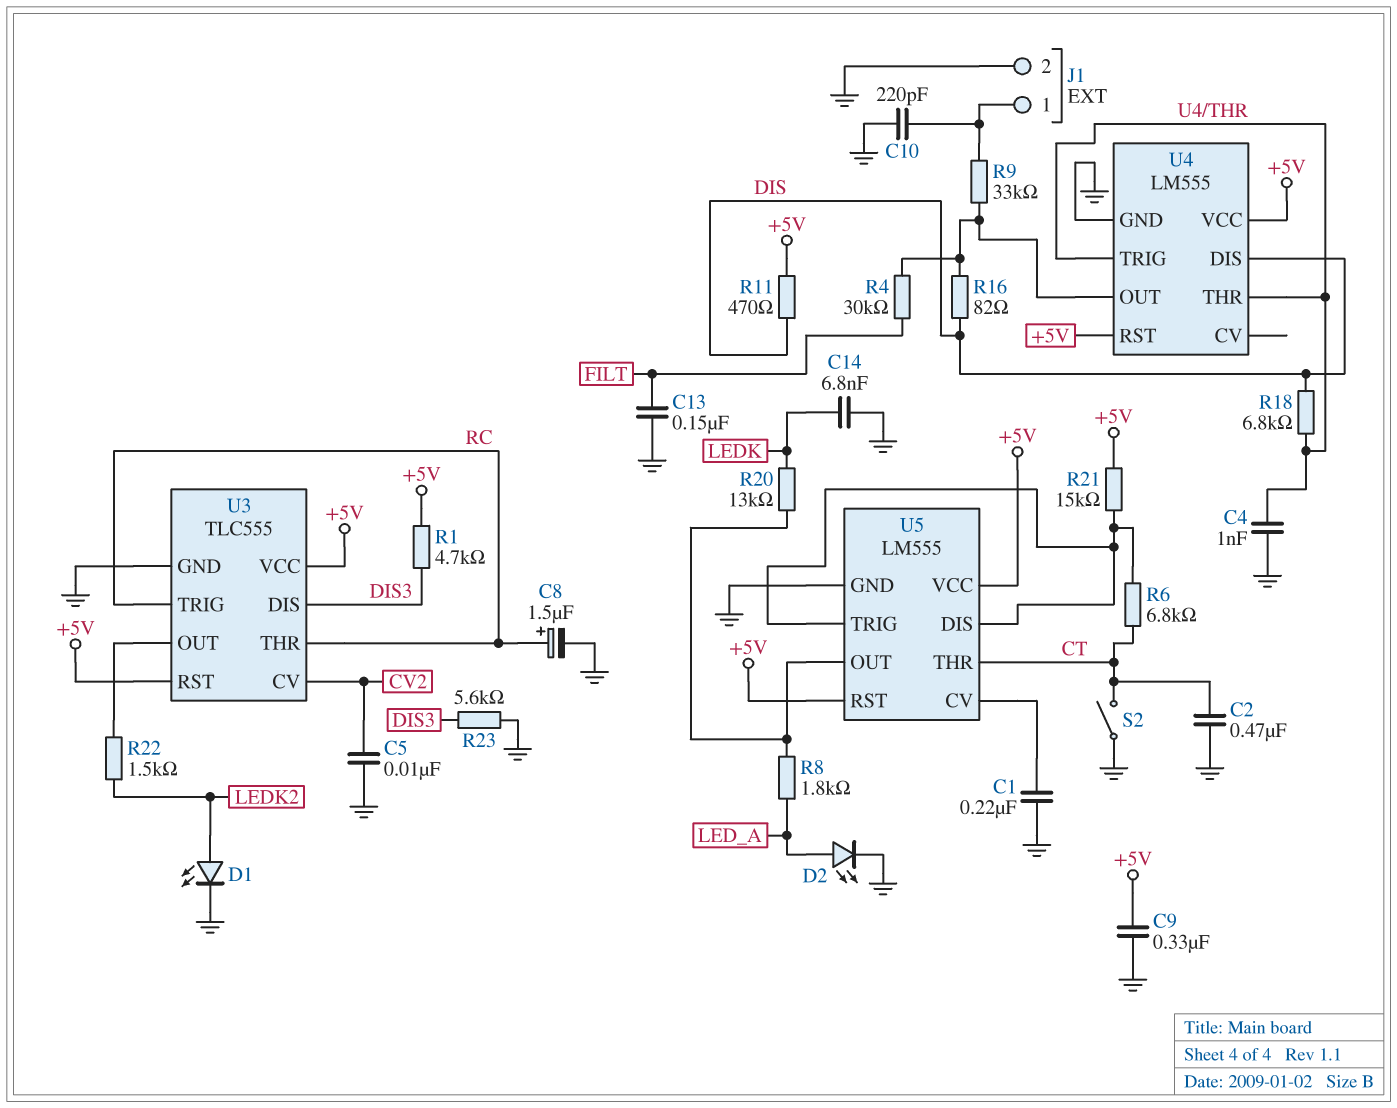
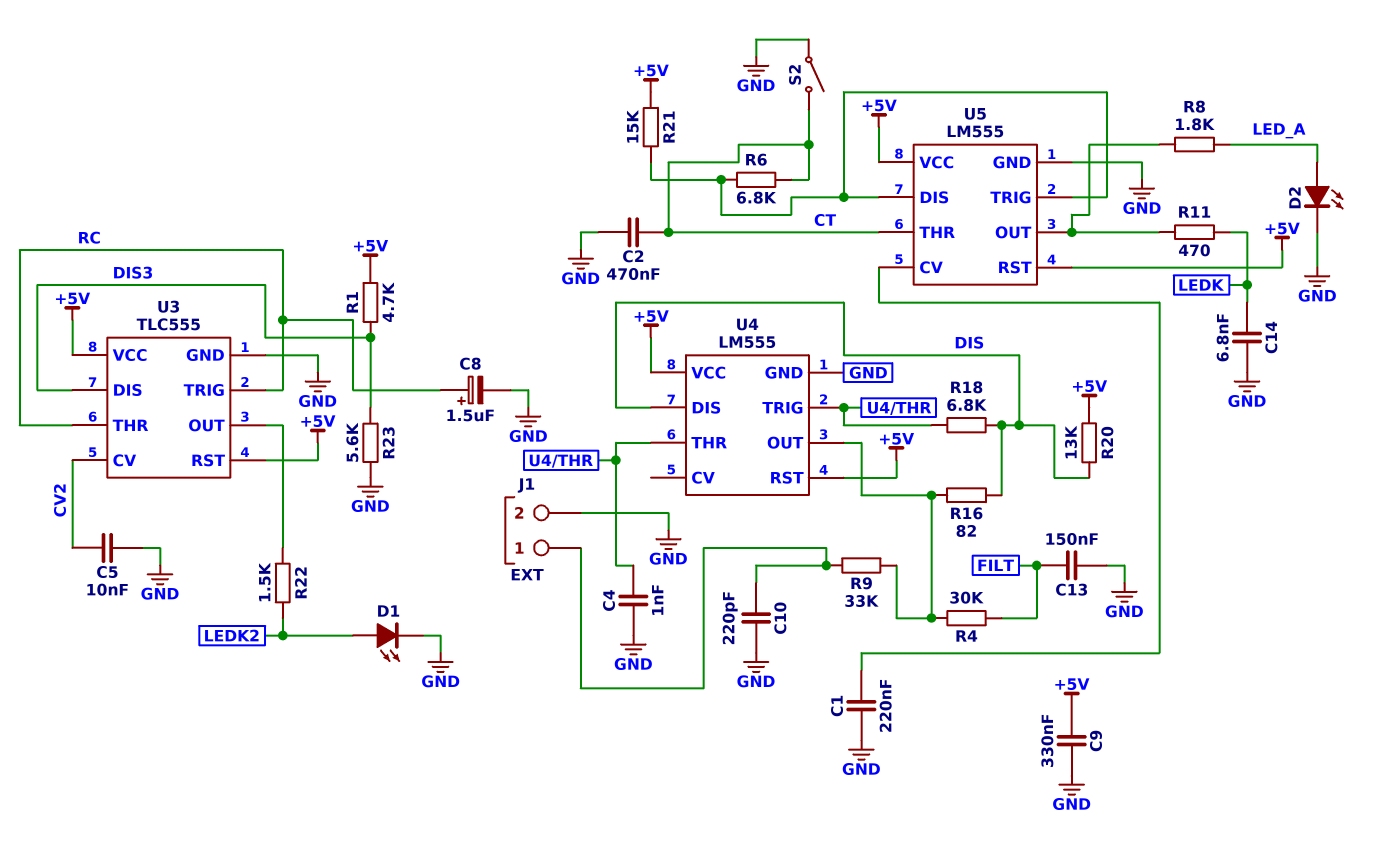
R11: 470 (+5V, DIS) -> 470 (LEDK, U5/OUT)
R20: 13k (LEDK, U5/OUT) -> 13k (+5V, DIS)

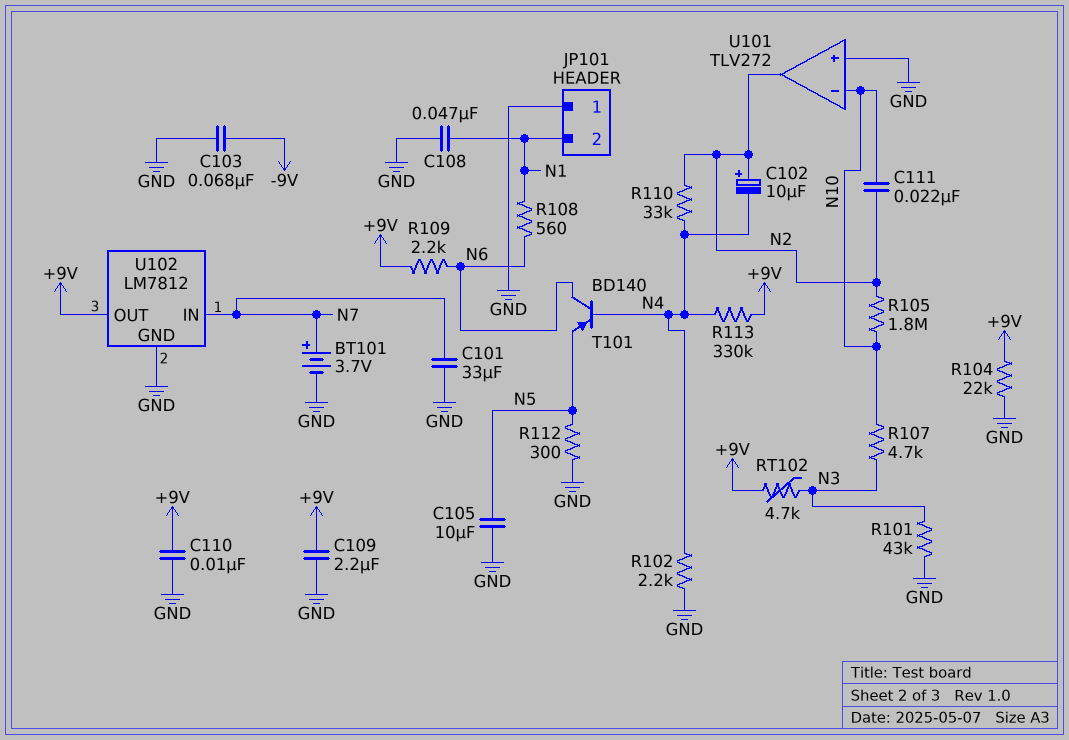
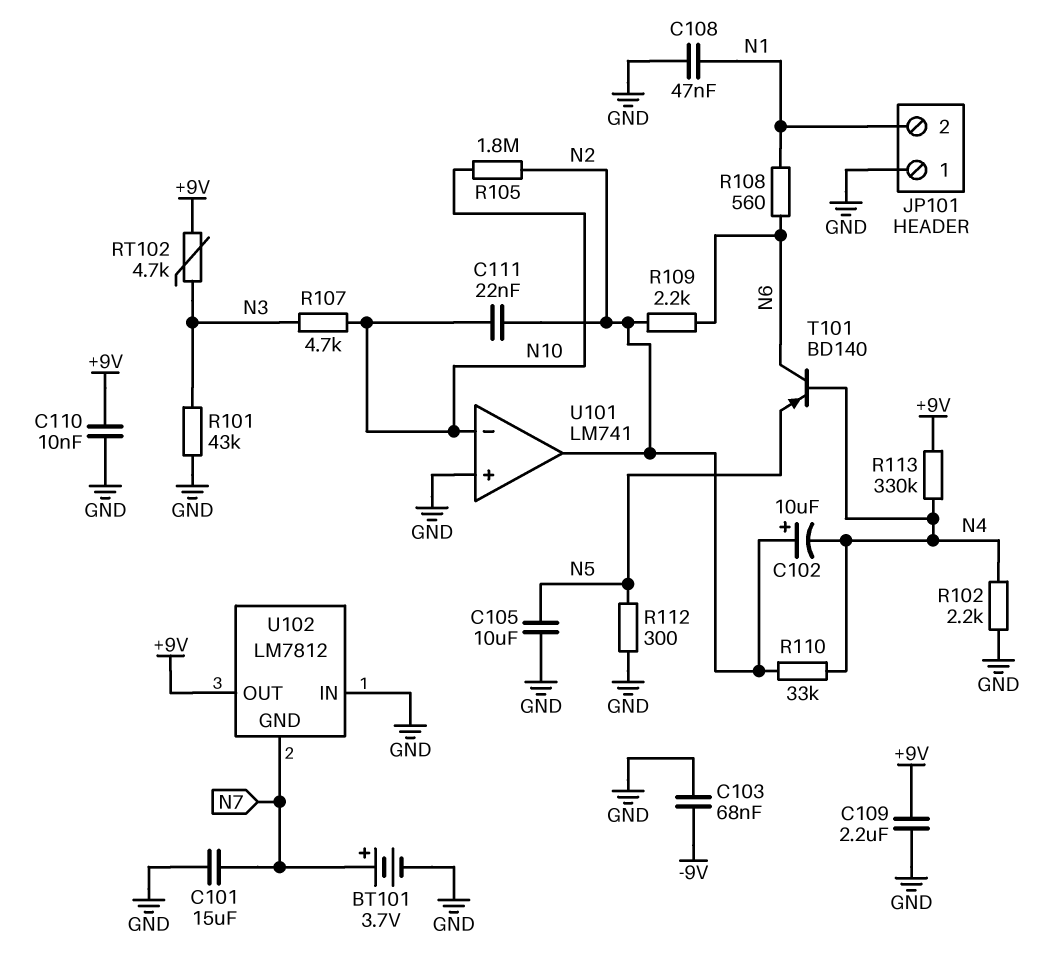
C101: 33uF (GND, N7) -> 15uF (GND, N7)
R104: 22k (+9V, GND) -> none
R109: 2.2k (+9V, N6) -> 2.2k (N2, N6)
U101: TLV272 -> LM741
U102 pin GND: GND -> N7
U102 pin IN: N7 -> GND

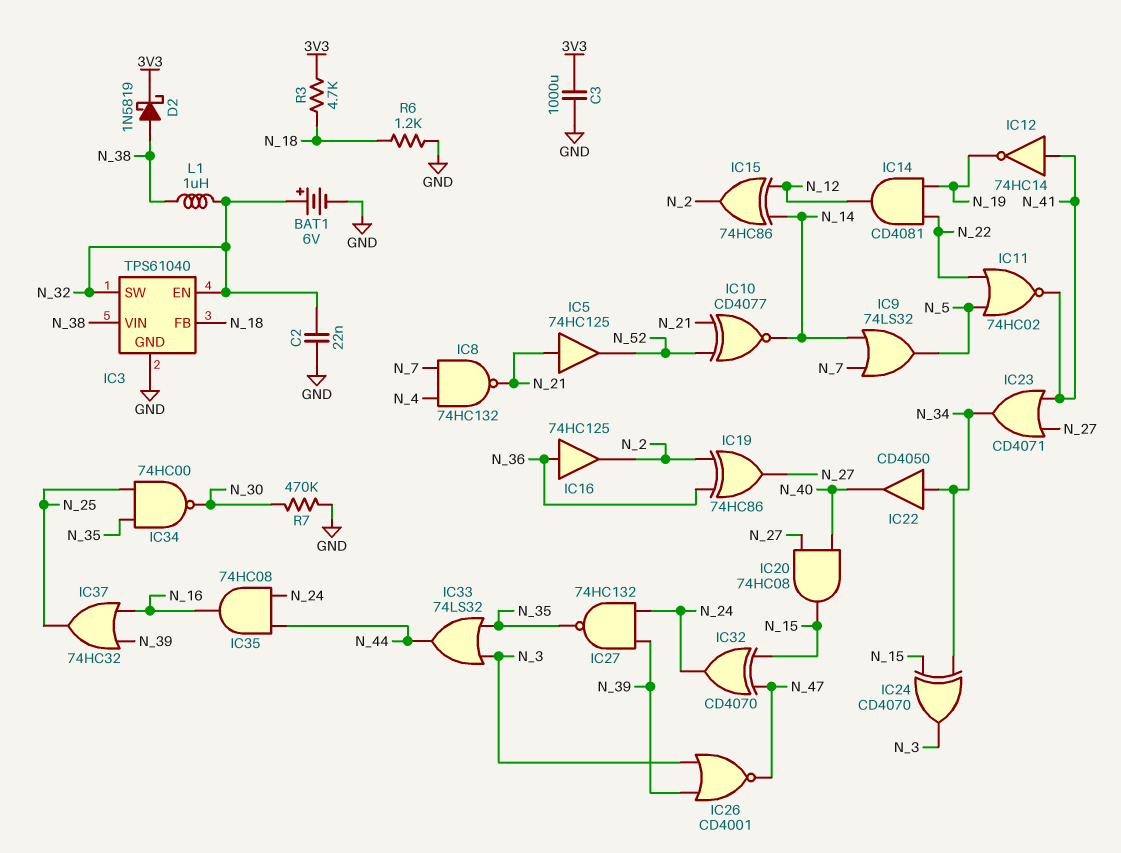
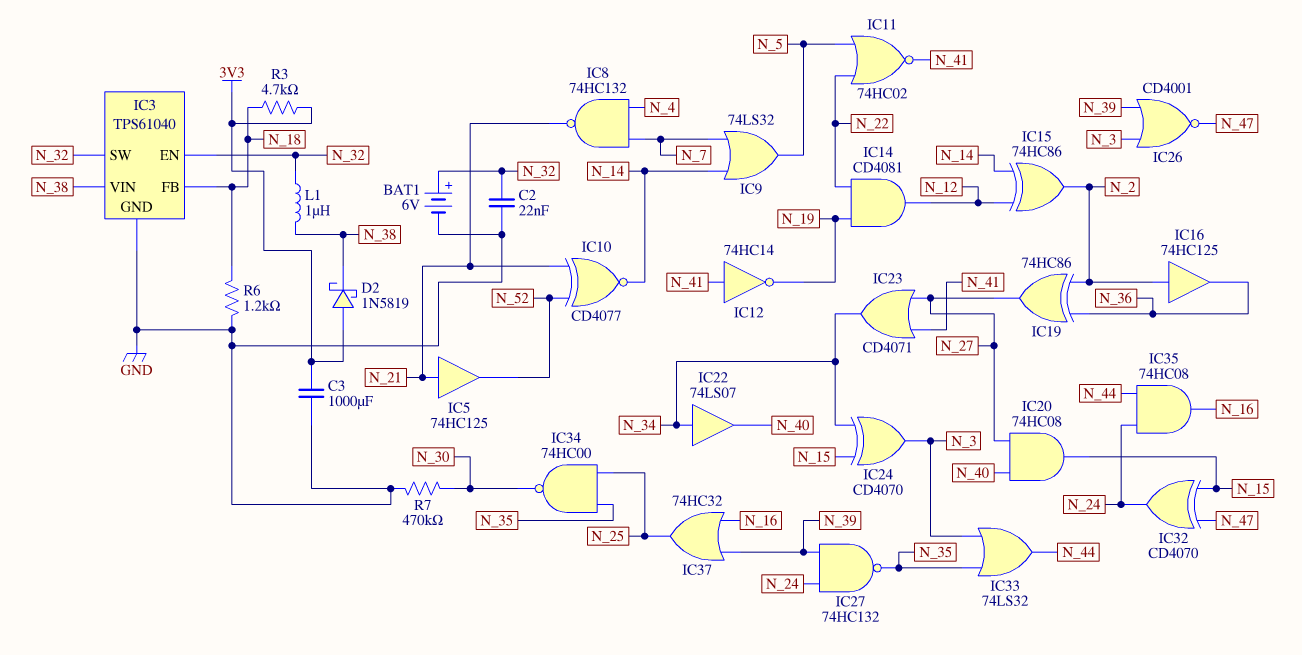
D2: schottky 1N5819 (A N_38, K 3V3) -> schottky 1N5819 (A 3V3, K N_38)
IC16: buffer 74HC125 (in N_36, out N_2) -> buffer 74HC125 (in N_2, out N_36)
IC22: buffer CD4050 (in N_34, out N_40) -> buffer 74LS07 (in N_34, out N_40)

******

Work request: Could you return all lines from the data above that contain the string "LEDK"?

Your response:
R11: 470 (+5V, DIS) -> 470 (LEDK, U5/OUT)
R20: 13k (LEDK, U5/OUT) -> 13k (+5V, DIS)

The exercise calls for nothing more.